▶ _Material for the task_:
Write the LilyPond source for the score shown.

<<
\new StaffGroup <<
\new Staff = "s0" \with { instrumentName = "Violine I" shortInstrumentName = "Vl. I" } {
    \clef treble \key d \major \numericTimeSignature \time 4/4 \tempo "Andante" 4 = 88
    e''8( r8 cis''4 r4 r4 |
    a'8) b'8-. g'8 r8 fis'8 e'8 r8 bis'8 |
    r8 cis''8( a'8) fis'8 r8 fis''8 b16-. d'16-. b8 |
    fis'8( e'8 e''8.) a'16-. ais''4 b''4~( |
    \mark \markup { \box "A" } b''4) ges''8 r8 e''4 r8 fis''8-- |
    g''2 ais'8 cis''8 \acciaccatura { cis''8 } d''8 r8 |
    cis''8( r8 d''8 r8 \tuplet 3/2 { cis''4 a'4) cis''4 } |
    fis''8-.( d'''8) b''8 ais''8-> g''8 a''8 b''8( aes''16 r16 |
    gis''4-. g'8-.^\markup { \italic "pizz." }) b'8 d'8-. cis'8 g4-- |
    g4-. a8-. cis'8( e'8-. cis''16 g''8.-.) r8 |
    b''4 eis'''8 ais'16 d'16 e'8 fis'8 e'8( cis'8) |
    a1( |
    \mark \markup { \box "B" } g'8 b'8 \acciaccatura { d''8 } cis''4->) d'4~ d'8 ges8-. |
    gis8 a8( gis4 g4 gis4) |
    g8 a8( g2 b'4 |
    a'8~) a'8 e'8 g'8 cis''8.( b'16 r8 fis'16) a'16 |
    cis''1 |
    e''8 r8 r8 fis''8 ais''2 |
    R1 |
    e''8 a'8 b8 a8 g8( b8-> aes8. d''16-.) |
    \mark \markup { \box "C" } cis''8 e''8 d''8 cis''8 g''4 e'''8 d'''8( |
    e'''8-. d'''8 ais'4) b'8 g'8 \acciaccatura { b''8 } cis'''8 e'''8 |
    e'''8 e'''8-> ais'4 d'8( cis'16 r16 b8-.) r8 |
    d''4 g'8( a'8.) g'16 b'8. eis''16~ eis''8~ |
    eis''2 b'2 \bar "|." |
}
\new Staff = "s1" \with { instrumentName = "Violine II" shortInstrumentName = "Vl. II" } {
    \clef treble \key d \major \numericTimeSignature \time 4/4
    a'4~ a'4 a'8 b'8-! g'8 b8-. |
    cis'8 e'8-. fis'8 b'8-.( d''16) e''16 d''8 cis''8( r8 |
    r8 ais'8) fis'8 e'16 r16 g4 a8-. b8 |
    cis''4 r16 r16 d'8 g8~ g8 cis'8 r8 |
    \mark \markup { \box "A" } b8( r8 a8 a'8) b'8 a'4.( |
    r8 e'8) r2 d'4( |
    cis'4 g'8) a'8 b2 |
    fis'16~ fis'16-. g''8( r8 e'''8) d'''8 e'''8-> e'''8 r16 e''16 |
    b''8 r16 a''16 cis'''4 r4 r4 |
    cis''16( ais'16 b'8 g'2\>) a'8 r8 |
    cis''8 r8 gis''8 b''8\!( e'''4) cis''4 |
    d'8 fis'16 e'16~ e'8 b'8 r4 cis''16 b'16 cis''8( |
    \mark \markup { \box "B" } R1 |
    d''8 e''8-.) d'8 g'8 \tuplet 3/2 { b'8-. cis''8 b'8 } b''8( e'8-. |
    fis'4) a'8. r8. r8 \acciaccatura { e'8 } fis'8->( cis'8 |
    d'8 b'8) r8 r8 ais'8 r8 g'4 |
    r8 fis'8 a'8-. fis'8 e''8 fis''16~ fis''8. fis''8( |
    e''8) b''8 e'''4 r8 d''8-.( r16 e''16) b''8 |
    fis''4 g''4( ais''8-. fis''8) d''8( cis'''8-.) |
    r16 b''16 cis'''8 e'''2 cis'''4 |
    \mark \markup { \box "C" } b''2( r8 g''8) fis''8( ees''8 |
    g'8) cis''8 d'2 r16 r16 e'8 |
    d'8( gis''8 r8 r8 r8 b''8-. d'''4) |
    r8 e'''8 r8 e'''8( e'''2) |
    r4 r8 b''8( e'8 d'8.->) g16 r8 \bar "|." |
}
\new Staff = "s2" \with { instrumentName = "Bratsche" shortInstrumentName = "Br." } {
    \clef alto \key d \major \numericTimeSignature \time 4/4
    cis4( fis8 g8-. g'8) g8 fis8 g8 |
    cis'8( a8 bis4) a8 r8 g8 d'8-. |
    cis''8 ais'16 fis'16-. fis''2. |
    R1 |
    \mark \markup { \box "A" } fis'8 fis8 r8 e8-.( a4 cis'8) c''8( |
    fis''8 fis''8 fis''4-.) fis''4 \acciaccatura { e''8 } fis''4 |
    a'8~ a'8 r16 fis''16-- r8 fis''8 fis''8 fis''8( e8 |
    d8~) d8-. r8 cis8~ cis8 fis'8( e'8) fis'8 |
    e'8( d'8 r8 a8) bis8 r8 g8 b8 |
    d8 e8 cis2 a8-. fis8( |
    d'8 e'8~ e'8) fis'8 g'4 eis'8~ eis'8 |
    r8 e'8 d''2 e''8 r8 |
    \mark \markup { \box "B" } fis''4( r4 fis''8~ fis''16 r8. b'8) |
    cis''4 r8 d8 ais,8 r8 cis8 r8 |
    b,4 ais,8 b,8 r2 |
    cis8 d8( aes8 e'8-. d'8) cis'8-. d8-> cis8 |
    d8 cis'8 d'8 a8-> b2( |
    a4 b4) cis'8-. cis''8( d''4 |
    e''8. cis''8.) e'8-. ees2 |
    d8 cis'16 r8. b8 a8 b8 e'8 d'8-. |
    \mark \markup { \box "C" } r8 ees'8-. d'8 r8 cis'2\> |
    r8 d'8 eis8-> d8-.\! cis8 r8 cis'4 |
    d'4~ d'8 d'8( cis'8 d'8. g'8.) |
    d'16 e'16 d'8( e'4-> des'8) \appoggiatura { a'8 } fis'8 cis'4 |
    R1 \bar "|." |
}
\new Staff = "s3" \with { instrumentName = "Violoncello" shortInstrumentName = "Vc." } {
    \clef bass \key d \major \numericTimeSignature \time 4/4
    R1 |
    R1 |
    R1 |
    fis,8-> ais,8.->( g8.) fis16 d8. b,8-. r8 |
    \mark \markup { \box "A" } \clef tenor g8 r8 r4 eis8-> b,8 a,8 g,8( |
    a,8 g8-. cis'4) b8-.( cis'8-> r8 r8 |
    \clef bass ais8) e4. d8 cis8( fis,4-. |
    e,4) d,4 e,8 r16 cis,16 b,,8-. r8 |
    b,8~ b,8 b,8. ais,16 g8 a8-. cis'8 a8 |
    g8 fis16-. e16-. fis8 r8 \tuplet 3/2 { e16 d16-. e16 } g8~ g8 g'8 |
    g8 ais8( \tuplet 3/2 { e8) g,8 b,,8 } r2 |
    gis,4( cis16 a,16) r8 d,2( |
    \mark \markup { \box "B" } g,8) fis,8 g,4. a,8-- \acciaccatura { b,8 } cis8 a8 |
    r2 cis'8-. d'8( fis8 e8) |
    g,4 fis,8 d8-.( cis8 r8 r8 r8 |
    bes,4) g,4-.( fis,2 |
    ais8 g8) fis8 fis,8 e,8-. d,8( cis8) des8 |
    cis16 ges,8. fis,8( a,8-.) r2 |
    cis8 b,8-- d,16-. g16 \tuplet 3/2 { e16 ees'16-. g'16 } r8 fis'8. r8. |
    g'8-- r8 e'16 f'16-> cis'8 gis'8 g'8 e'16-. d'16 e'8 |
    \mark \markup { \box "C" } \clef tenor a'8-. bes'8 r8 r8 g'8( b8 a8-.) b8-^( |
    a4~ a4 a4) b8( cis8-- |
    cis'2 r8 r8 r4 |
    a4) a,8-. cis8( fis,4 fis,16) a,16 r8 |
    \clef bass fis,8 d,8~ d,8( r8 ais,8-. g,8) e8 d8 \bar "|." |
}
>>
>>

▶ _Goal_: Find every line in the material that contains the string "tuplet" and copy each one out in full.

▶ _The result_:
    cis''8( r8 d''8 r8 \tuplet 3/2 { cis''4 a'4) cis''4 } |
    d''8 e''8-.) d'8 g'8 \tuplet 3/2 { b'8-. cis''8 b'8 } b''8( e'8-. |
    g8 fis16-. e16-. fis8 r8 \tuplet 3/2 { e16 d16-. e16 } g8~ g8 g'8 |
    g8 ais8( \tuplet 3/2 { e8) g,8 b,,8 } r2 |
    cis8 b,8-- d,16-. g16 \tuplet 3/2 { e16 ees'16-. g'16 } r8 fis'8. r8. |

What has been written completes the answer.